==== EXTRACTED INFORMATION

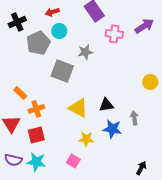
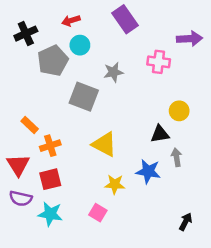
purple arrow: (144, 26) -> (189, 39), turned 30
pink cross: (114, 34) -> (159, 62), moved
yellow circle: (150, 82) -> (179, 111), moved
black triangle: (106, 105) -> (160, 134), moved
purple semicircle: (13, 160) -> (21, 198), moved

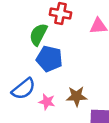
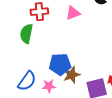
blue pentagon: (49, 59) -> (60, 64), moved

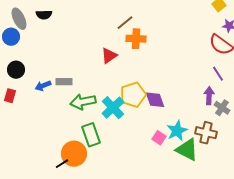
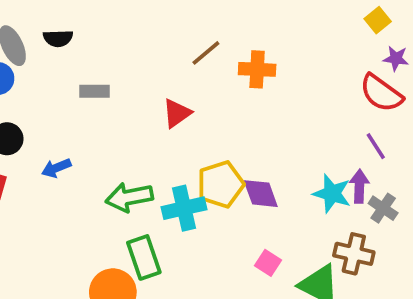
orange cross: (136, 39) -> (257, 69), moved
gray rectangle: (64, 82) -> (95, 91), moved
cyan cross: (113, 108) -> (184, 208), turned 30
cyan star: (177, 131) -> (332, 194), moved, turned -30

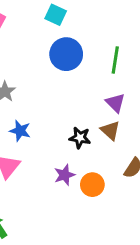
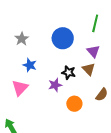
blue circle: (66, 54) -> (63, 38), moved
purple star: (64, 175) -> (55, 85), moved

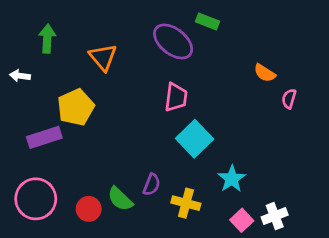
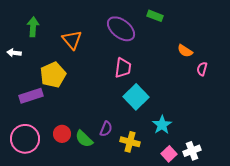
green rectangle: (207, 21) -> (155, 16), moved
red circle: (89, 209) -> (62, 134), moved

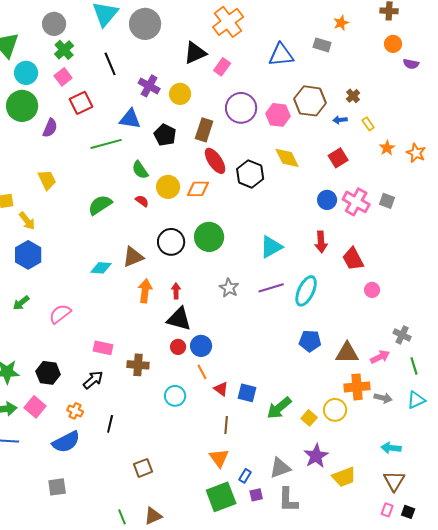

========

TASK DIRECTIONS :: Return the listing above in full and unaltered. Keep the pictures out.

SOLUTION ::
purple arrow: (144, 26) -> (189, 39), turned 30
pink cross: (114, 34) -> (159, 62), moved
yellow circle: (150, 82) -> (179, 111), moved
black triangle: (106, 105) -> (160, 134), moved
purple semicircle: (13, 160) -> (21, 198), moved

blue pentagon: (49, 59) -> (60, 64), moved

orange cross: (136, 39) -> (257, 69), moved
gray rectangle: (64, 82) -> (95, 91), moved
cyan cross: (113, 108) -> (184, 208), turned 30
cyan star: (177, 131) -> (332, 194), moved, turned -30

blue circle: (66, 54) -> (63, 38), moved
purple star: (64, 175) -> (55, 85), moved

green rectangle: (207, 21) -> (155, 16), moved
red circle: (89, 209) -> (62, 134), moved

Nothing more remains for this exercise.